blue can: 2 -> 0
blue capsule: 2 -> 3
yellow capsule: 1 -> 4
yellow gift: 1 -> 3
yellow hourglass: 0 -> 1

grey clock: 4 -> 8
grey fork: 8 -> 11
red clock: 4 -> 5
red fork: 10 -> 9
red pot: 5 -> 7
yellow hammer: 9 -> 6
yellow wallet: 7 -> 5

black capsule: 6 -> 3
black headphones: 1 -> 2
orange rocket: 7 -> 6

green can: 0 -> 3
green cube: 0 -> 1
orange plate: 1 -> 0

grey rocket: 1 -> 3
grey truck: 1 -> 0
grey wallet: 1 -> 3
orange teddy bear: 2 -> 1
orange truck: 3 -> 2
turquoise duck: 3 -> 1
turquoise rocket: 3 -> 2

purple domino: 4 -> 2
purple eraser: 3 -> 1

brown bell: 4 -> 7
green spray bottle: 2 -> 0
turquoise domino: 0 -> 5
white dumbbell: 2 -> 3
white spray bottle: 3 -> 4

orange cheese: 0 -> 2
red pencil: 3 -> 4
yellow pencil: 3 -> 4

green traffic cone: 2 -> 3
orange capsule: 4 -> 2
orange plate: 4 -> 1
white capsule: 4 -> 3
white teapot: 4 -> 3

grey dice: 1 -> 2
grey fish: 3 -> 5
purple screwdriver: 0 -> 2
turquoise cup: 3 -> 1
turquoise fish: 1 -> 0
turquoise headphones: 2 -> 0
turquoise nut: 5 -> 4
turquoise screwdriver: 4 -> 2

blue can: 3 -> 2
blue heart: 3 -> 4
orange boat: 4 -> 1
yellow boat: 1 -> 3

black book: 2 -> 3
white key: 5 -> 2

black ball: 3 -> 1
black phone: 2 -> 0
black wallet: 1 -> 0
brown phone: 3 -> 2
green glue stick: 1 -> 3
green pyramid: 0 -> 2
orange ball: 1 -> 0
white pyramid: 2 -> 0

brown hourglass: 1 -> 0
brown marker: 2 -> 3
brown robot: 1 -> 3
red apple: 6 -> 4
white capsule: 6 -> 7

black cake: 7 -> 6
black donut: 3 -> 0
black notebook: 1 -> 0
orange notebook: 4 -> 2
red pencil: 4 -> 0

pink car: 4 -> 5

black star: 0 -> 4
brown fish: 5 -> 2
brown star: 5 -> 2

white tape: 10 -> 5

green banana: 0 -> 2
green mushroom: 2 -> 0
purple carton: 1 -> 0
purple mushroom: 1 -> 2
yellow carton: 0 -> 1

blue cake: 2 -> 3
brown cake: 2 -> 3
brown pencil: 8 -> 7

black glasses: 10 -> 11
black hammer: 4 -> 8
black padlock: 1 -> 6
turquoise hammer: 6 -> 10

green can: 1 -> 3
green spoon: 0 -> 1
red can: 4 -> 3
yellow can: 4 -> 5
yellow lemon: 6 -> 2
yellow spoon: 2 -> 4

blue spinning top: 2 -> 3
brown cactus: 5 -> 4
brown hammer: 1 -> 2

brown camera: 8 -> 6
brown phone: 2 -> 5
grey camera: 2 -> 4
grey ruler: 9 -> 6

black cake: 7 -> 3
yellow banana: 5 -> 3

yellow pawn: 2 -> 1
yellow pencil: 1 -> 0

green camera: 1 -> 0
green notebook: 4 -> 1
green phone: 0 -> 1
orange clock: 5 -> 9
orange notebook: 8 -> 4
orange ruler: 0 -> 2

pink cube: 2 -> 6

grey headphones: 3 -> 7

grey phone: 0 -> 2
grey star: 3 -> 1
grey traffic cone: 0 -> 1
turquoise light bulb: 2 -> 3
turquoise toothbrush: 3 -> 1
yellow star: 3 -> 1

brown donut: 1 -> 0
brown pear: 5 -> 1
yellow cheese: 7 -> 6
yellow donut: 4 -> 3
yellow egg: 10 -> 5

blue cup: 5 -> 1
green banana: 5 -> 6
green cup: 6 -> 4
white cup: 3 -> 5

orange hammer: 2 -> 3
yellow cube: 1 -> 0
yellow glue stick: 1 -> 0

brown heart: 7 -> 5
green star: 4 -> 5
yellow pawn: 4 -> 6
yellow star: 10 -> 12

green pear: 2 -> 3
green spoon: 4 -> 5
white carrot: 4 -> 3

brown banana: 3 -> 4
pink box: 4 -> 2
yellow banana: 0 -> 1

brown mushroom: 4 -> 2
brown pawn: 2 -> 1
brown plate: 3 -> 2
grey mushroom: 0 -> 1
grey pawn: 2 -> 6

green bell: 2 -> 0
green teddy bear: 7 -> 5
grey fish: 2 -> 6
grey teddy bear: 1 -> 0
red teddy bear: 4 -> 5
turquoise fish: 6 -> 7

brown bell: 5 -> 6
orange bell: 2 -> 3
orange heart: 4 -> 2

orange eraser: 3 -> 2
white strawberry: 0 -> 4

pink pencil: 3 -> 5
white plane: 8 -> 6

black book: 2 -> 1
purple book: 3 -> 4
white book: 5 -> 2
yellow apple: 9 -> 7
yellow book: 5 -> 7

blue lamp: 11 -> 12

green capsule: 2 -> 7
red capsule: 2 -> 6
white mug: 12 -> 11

++++++++

▸ Task brief: Could the entire listing be reproduced without any alteration?

▸ Exercise result:
blue can: 2 -> 0
blue capsule: 2 -> 3
yellow capsule: 1 -> 4
yellow gift: 1 -> 3
yellow hourglass: 0 -> 1

grey clock: 4 -> 8
grey fork: 8 -> 11
red clock: 4 -> 5
red fork: 10 -> 9
red pot: 5 -> 7
yellow hammer: 9 -> 6
yellow wallet: 7 -> 5

black capsule: 6 -> 3
black headphones: 1 -> 2
orange rocket: 7 -> 6

green can: 0 -> 3
green cube: 0 -> 1
orange plate: 1 -> 0

grey rocket: 1 -> 3
grey truck: 1 -> 0
grey wallet: 1 -> 3
orange teddy bear: 2 -> 1
orange truck: 3 -> 2
turquoise duck: 3 -> 1
turquoise rocket: 3 -> 2

purple domino: 4 -> 2
purple eraser: 3 -> 1

brown bell: 4 -> 7
green spray bottle: 2 -> 0
turquoise domino: 0 -> 5
white dumbbell: 2 -> 3
white spray bottle: 3 -> 4

orange cheese: 0 -> 2
red pencil: 3 -> 4
yellow pencil: 3 -> 4

green traffic cone: 2 -> 3
orange capsule: 4 -> 2
orange plate: 4 -> 1
white capsule: 4 -> 3
white teapot: 4 -> 3

grey dice: 1 -> 2
grey fish: 3 -> 5
purple screwdriver: 0 -> 2
turquoise cup: 3 -> 1
turquoise fish: 1 -> 0
turquoise headphones: 2 -> 0
turquoise nut: 5 -> 4
turquoise screwdriver: 4 -> 2

blue can: 3 -> 2
blue heart: 3 -> 4
orange boat: 4 -> 1
yellow boat: 1 -> 3

black book: 2 -> 3
white key: 5 -> 2

black ball: 3 -> 1
black phone: 2 -> 0
black wallet: 1 -> 0
brown phone: 3 -> 2
green glue stick: 1 -> 3
green pyramid: 0 -> 2
orange ball: 1 -> 0
white pyramid: 2 -> 0

brown hourglass: 1 -> 0
brown marker: 2 -> 3
brown robot: 1 -> 3
red apple: 6 -> 4
white capsule: 6 -> 7

black cake: 7 -> 6
black donut: 3 -> 0
black notebook: 1 -> 0
orange notebook: 4 -> 2
red pencil: 4 -> 0

pink car: 4 -> 5

black star: 0 -> 4
brown fish: 5 -> 2
brown star: 5 -> 2

white tape: 10 -> 5

green banana: 0 -> 2
green mushroom: 2 -> 0
purple carton: 1 -> 0
purple mushroom: 1 -> 2
yellow carton: 0 -> 1

blue cake: 2 -> 3
brown cake: 2 -> 3
brown pencil: 8 -> 7

black glasses: 10 -> 11
black hammer: 4 -> 8
black padlock: 1 -> 6
turquoise hammer: 6 -> 10

green can: 1 -> 3
green spoon: 0 -> 1
red can: 4 -> 3
yellow can: 4 -> 5
yellow lemon: 6 -> 2
yellow spoon: 2 -> 4

blue spinning top: 2 -> 3
brown cactus: 5 -> 4
brown hammer: 1 -> 2

brown camera: 8 -> 6
brown phone: 2 -> 5
grey camera: 2 -> 4
grey ruler: 9 -> 6

black cake: 7 -> 3
yellow banana: 5 -> 3

yellow pawn: 2 -> 1
yellow pencil: 1 -> 0

green camera: 1 -> 0
green notebook: 4 -> 1
green phone: 0 -> 1
orange clock: 5 -> 9
orange notebook: 8 -> 4
orange ruler: 0 -> 2

pink cube: 2 -> 6

grey headphones: 3 -> 7

grey phone: 0 -> 2
grey star: 3 -> 1
grey traffic cone: 0 -> 1
turquoise light bulb: 2 -> 3
turquoise toothbrush: 3 -> 1
yellow star: 3 -> 1

brown donut: 1 -> 0
brown pear: 5 -> 1
yellow cheese: 7 -> 6
yellow donut: 4 -> 3
yellow egg: 10 -> 5

blue cup: 5 -> 1
green banana: 5 -> 6
green cup: 6 -> 4
white cup: 3 -> 5

orange hammer: 2 -> 3
yellow cube: 1 -> 0
yellow glue stick: 1 -> 0

brown heart: 7 -> 5
green star: 4 -> 5
yellow pawn: 4 -> 6
yellow star: 10 -> 12

green pear: 2 -> 3
green spoon: 4 -> 5
white carrot: 4 -> 3

brown banana: 3 -> 4
pink box: 4 -> 2
yellow banana: 0 -> 1

brown mushroom: 4 -> 2
brown pawn: 2 -> 1
brown plate: 3 -> 2
grey mushroom: 0 -> 1
grey pawn: 2 -> 6

green bell: 2 -> 0
green teddy bear: 7 -> 5
grey fish: 2 -> 6
grey teddy bear: 1 -> 0
red teddy bear: 4 -> 5
turquoise fish: 6 -> 7

brown bell: 5 -> 6
orange bell: 2 -> 3
orange heart: 4 -> 2

orange eraser: 3 -> 2
white strawberry: 0 -> 4

pink pencil: 3 -> 5
white plane: 8 -> 6

black book: 2 -> 1
purple book: 3 -> 4
white book: 5 -> 2
yellow apple: 9 -> 7
yellow book: 5 -> 7

blue lamp: 11 -> 12

green capsule: 2 -> 7
red capsule: 2 -> 6
white mug: 12 -> 11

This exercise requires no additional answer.